▸ **Work instructions**
All records are to be restated word for word, with pictures excluded.

▸ **Recorded data**

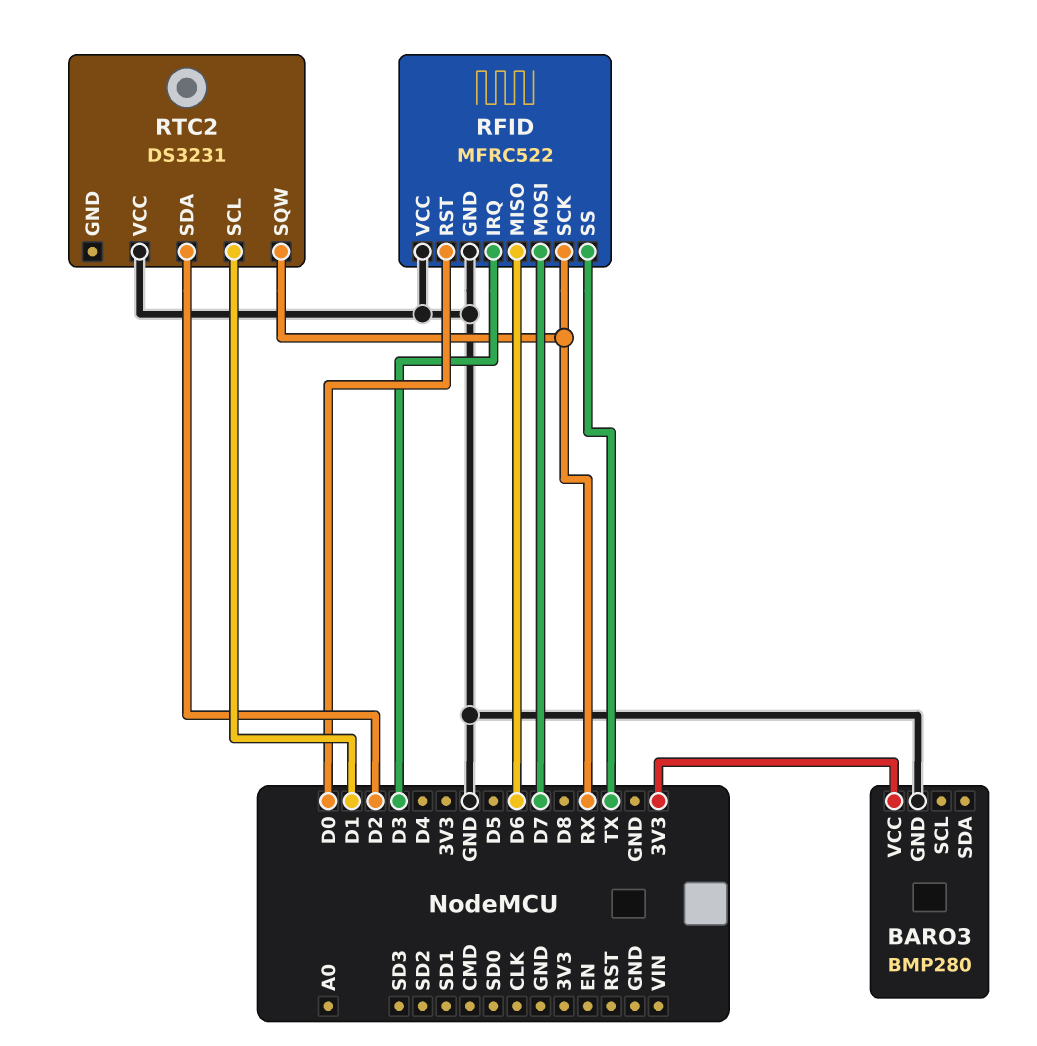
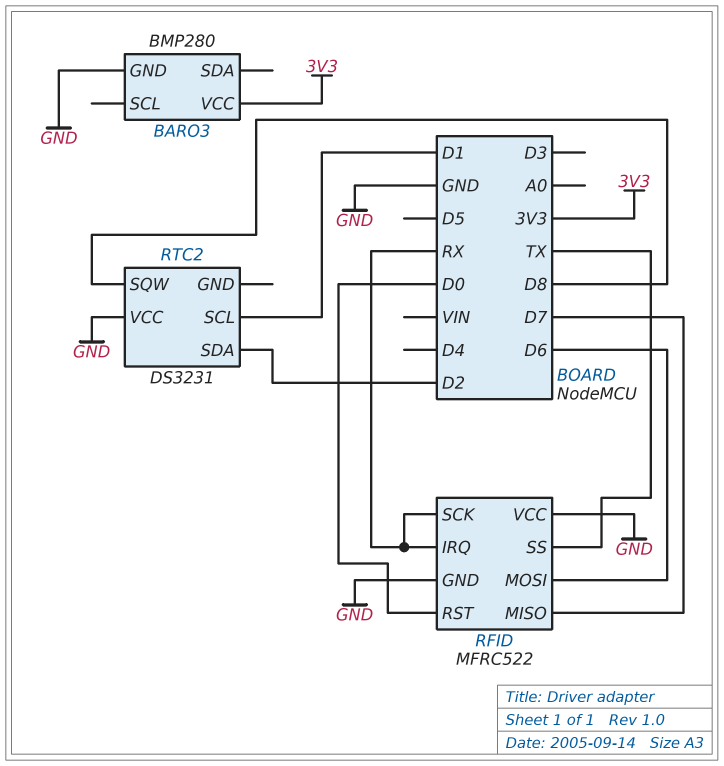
RFID pin IRQ: D3 -> RX
RFID pin MISO: D6 -> D7
RFID pin MOSI: D7 -> D6
RTC2 pin SQW: RX -> D8

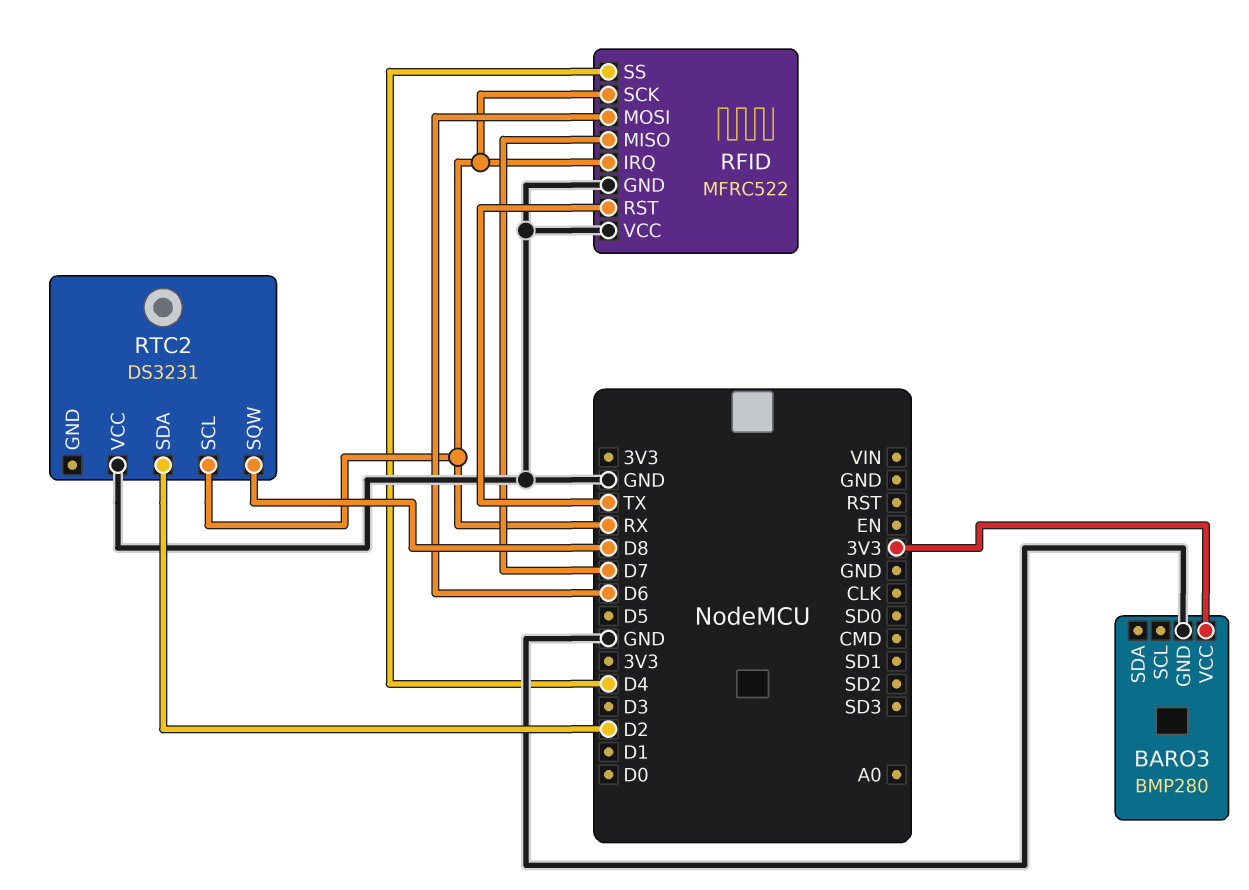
RFID pin RST: D0 -> TX
RFID pin SS: TX -> D4
RTC2 pin SCL: D1 -> RX

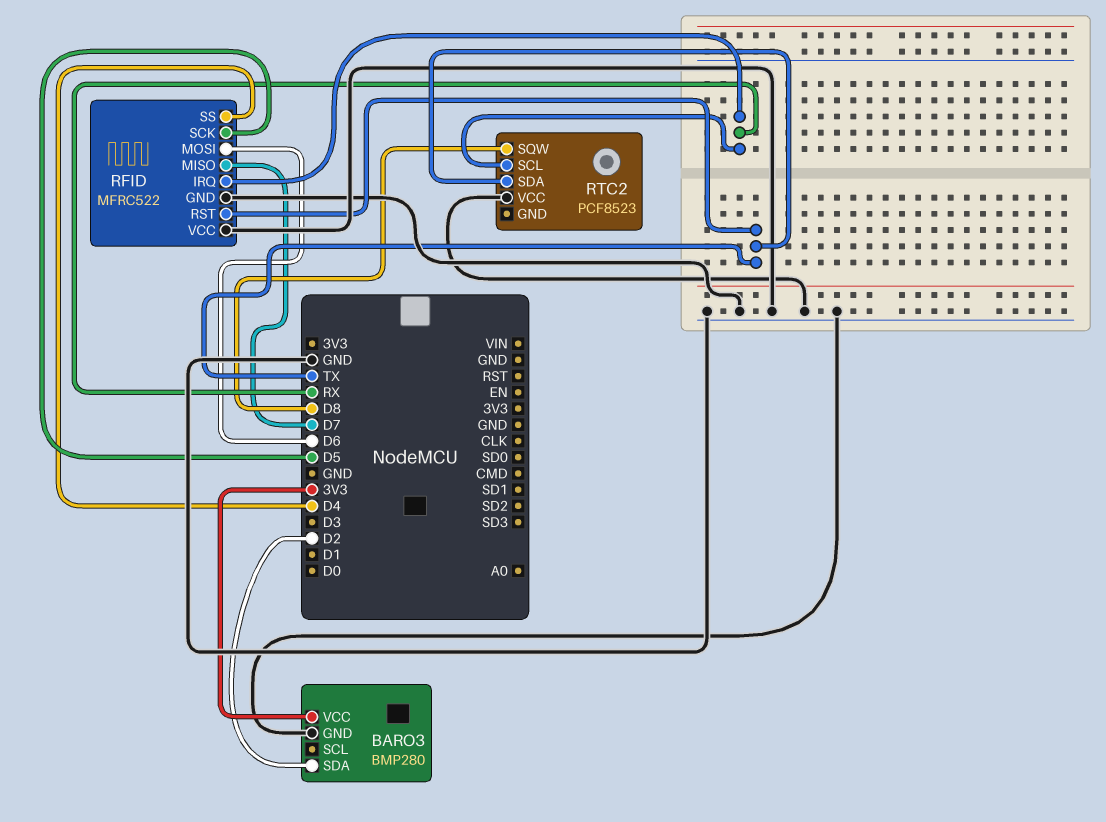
BARO3 pin SDA: none -> D2
RFID pin SCK: RX -> D5
RTC2: DS3231 -> PCF8523
RTC2 pin SDA: D2 -> TX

▸ **Solved problem**
RFID pin IRQ: D3 -> RX
RFID pin MISO: D6 -> D7
RFID pin MOSI: D7 -> D6
RTC2 pin SQW: RX -> D8

RFID pin RST: D0 -> TX
RFID pin SS: TX -> D4
RTC2 pin SCL: D1 -> RX

BARO3 pin SDA: none -> D2
RFID pin SCK: RX -> D5
RTC2: DS3231 -> PCF8523
RTC2 pin SDA: D2 -> TX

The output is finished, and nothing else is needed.